TASK ITEM
Your answer should be one number: the count of lines in the data below that include "blue".

Image change detection data:
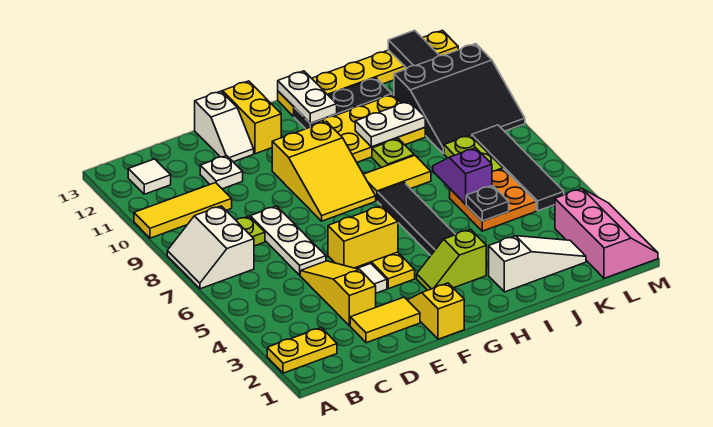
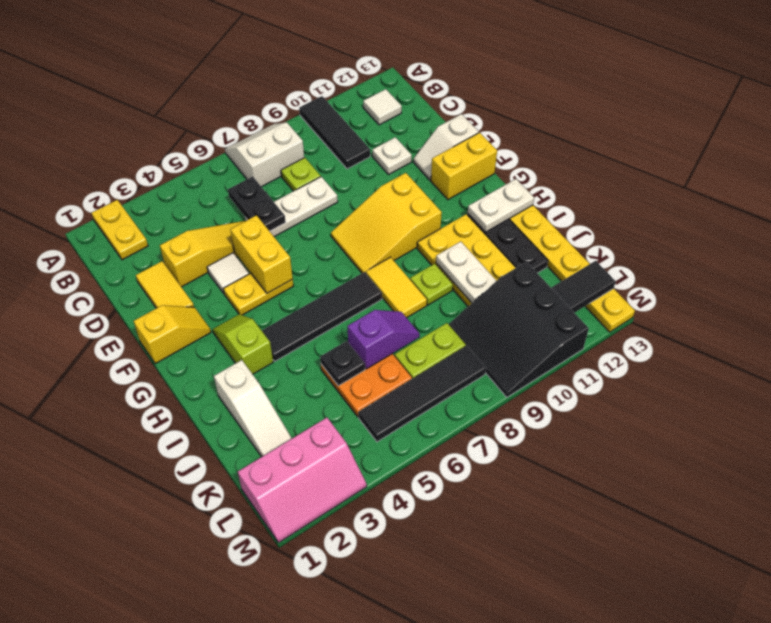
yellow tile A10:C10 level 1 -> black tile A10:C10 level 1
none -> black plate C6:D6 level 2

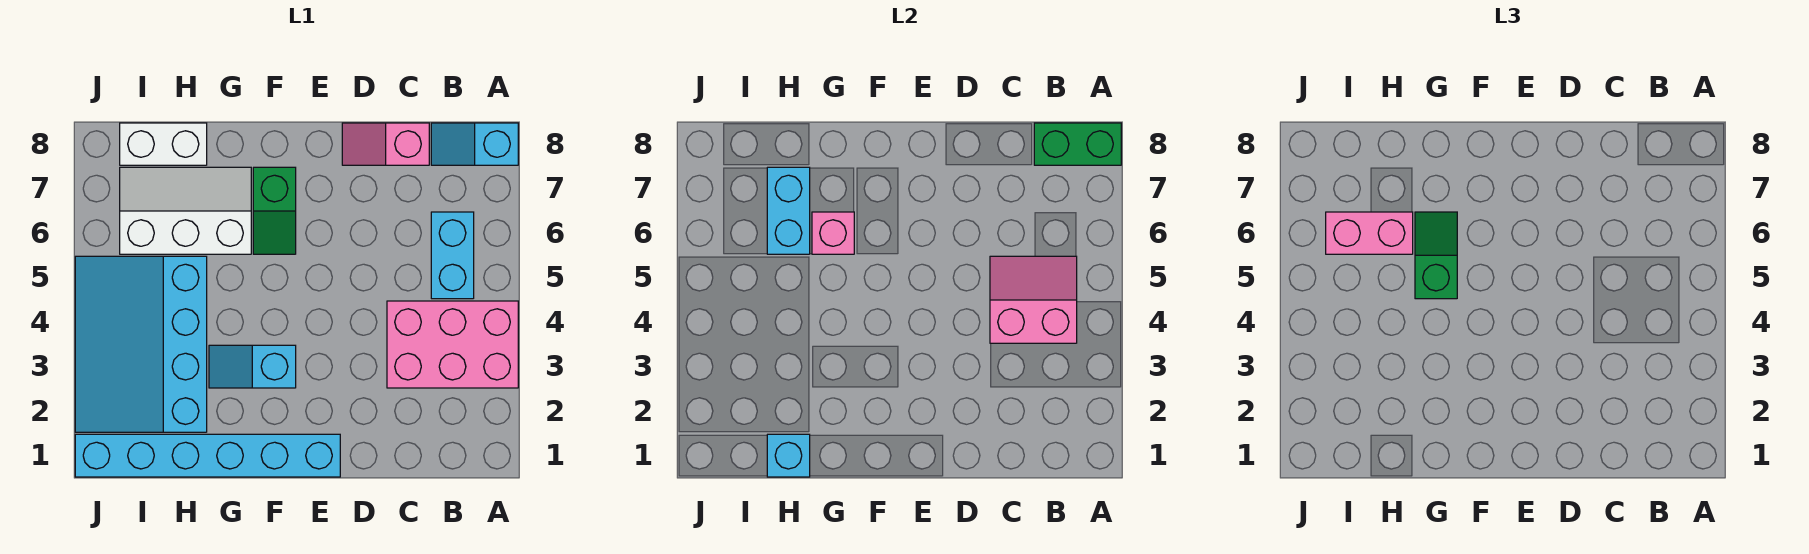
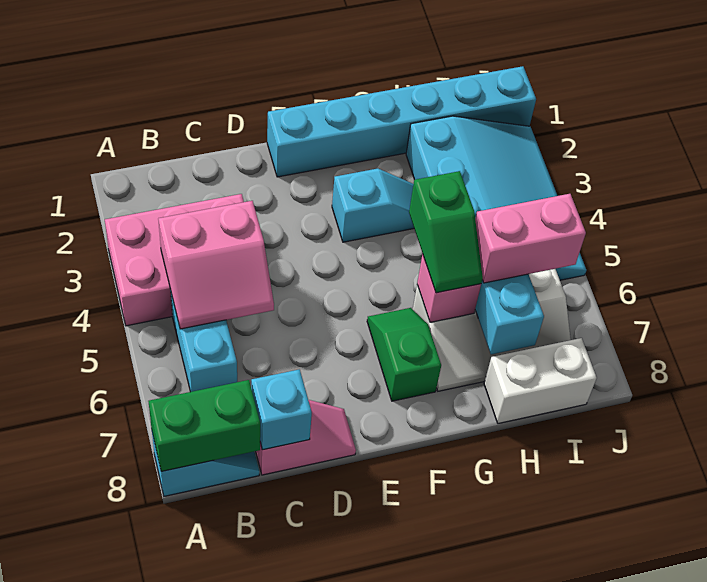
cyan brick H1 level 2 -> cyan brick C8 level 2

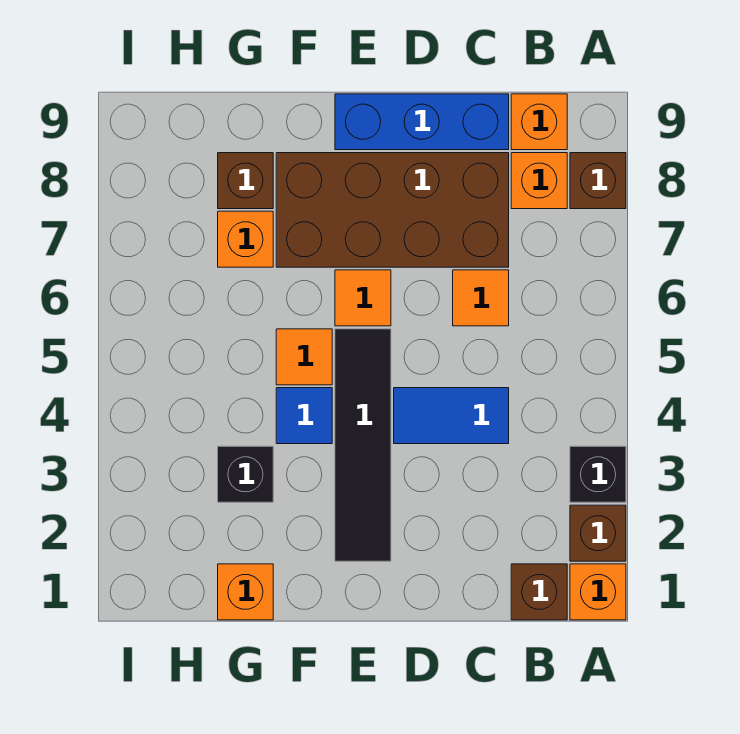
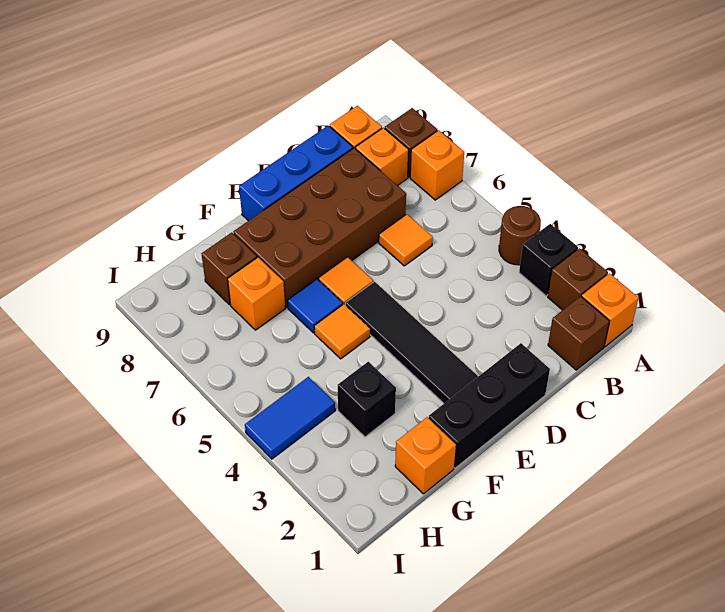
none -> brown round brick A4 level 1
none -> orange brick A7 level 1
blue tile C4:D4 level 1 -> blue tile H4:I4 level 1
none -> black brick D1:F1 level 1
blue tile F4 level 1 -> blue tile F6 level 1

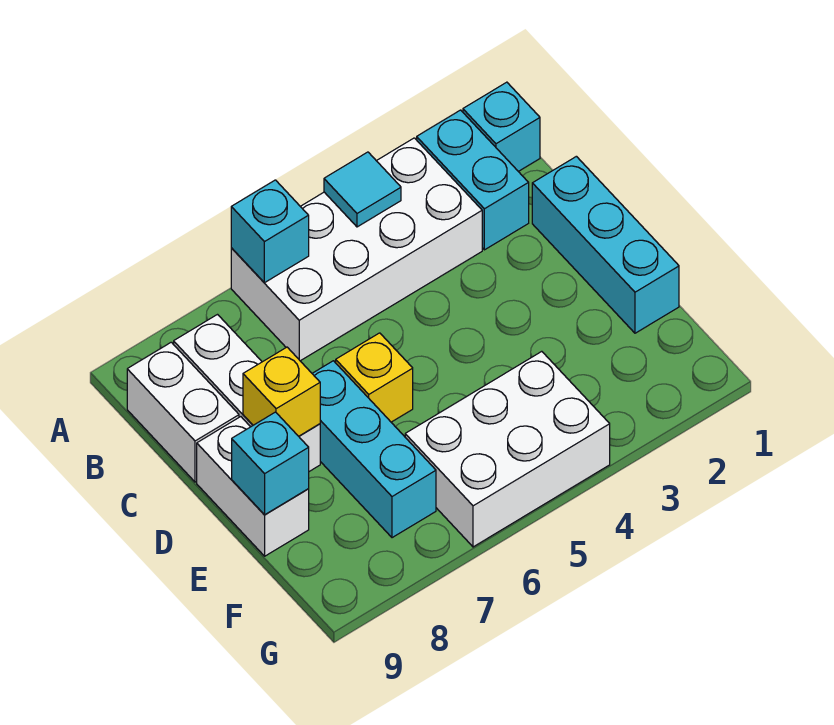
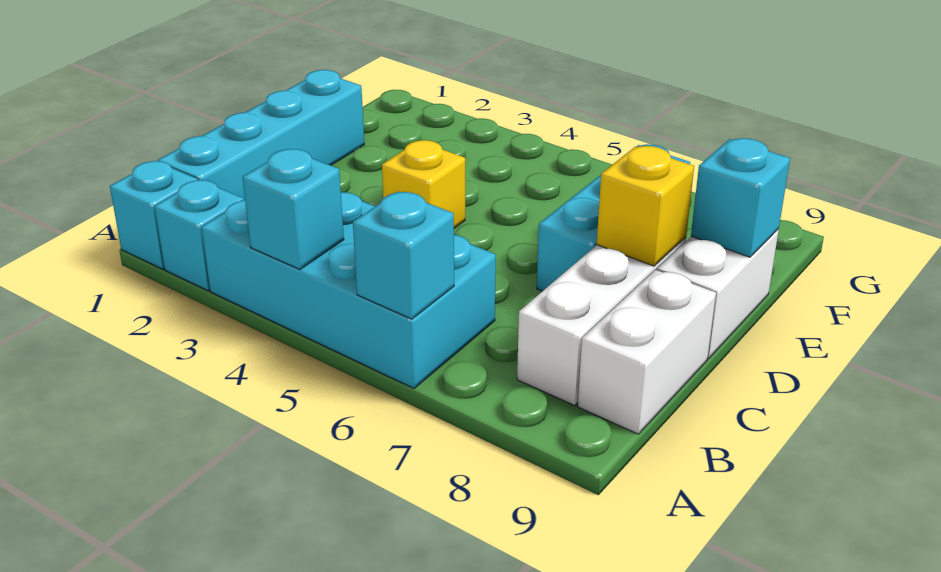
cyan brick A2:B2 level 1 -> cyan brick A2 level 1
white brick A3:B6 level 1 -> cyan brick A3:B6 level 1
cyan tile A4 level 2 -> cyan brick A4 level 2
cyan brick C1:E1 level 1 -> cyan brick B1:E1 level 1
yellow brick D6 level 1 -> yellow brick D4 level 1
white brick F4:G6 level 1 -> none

RESPONSE
2